*** Block opens ***

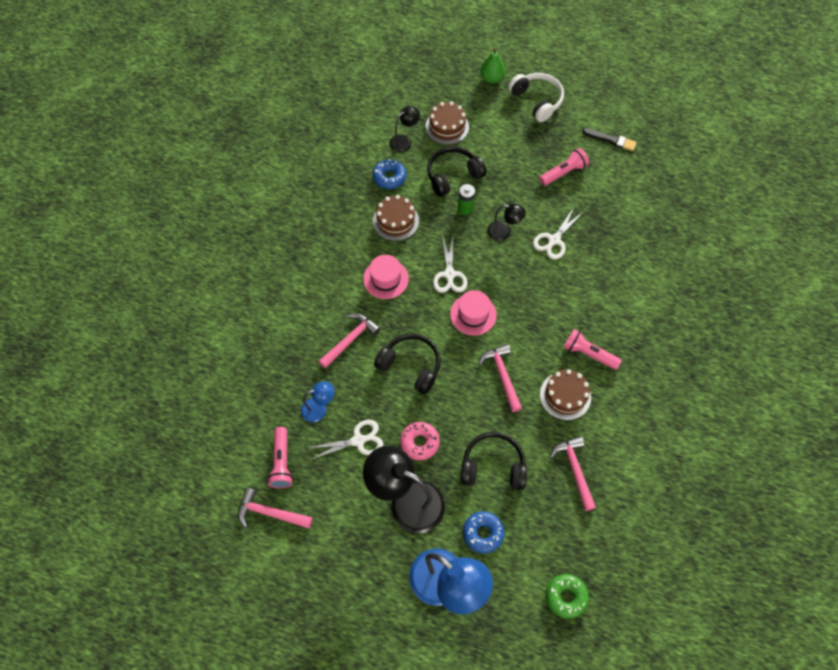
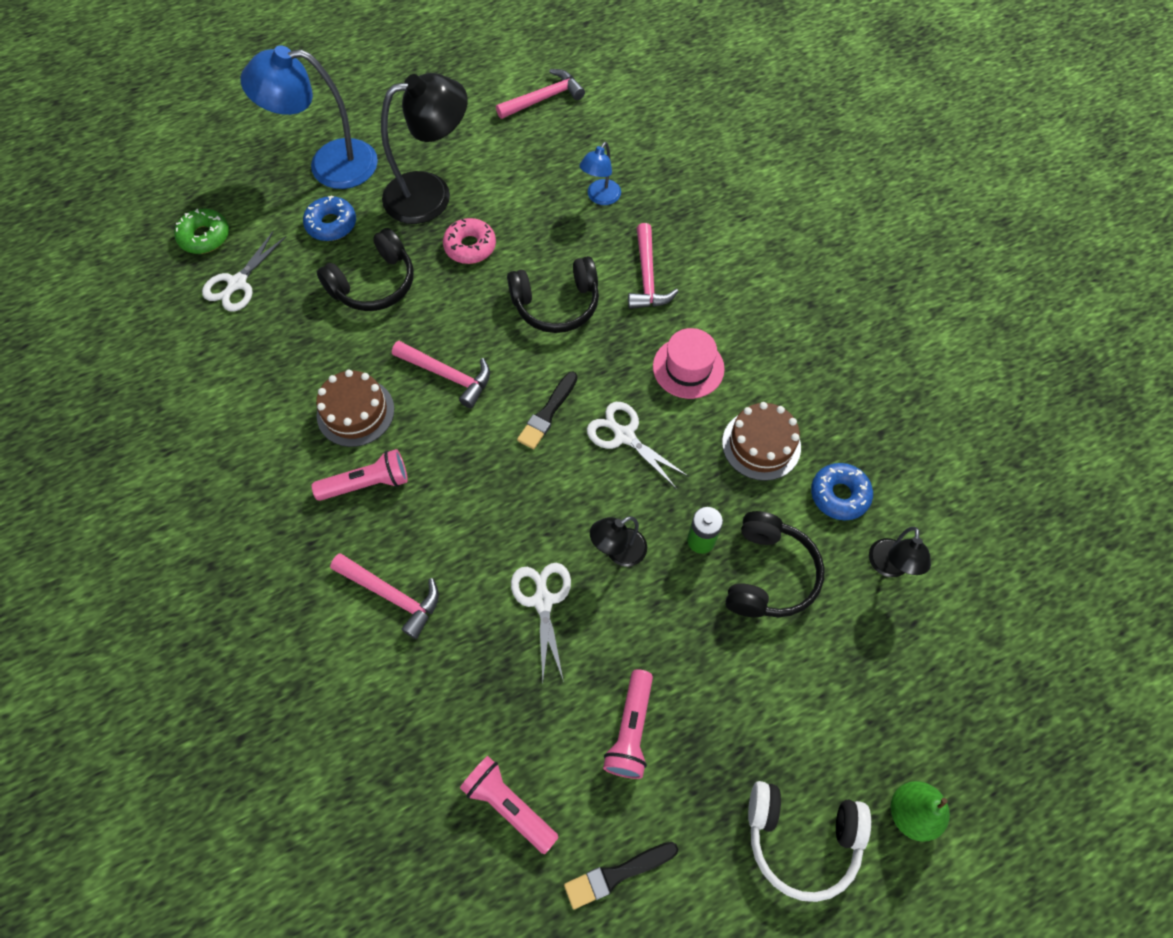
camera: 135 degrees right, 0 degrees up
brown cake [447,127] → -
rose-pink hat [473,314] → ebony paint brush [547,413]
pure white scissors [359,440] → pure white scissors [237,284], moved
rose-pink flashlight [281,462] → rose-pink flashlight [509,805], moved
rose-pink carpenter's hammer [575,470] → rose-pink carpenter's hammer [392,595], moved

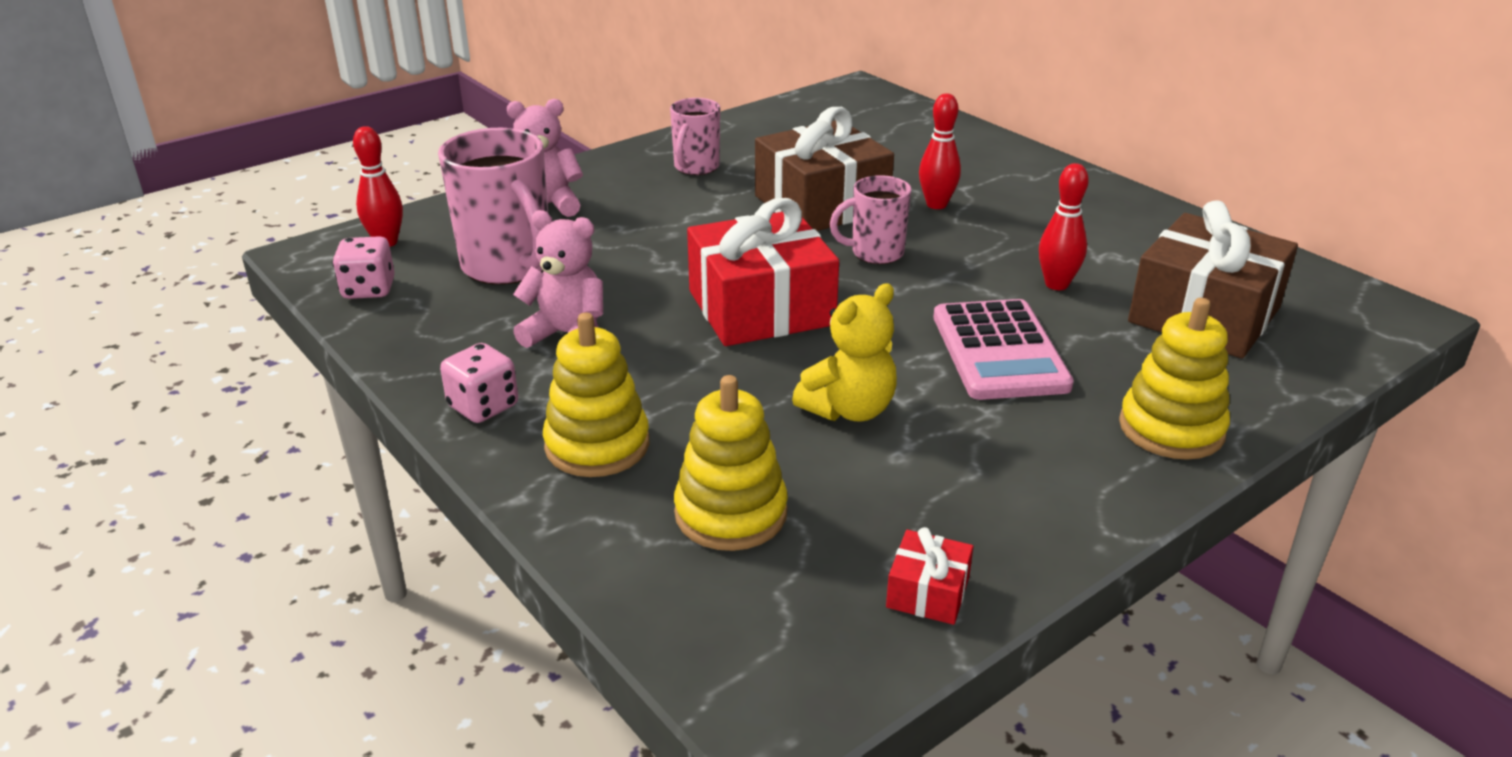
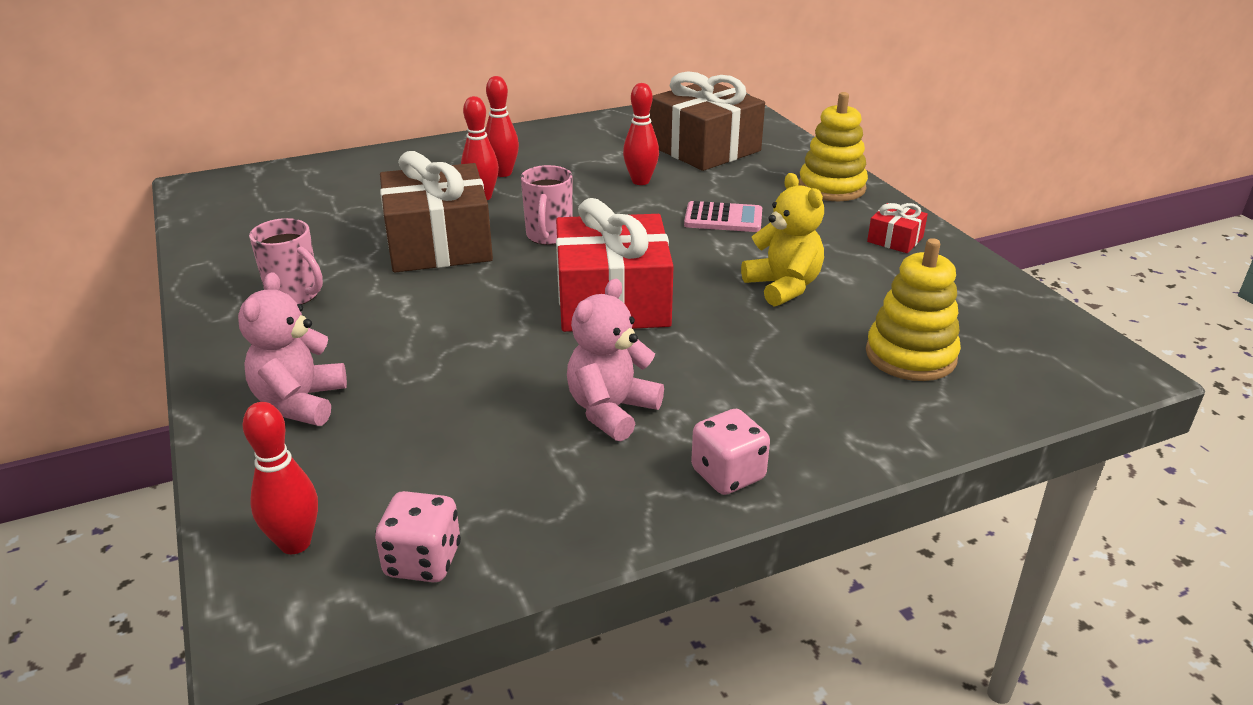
camera: 75 degrees left, 0 degrees up
rose-pink coffee mug [508,266] → -
rose-pink pocket calculator [999,351] → rose-pink pocket calculator [723,218], x0.63
yellow ring stacker [597,445] → -
crimson present [928,592] → crimson present [895,239], moved
- → crimson skittle [503,173]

*** Block closes ***

* TASK DESCRIPTION: Skip the pictures, please, and transcribe only the lines from the beginning of the material through the one that contains "rose-pink flashlight [281,462]".

* ANSWER FOR THE TASK:
camera: 135 degrees right, 0 degrees up
brown cake [447,127] → -
rose-pink hat [473,314] → ebony paint brush [547,413]
pure white scissors [359,440] → pure white scissors [237,284], moved
rose-pink flashlight [281,462] → rose-pink flashlight [509,805], moved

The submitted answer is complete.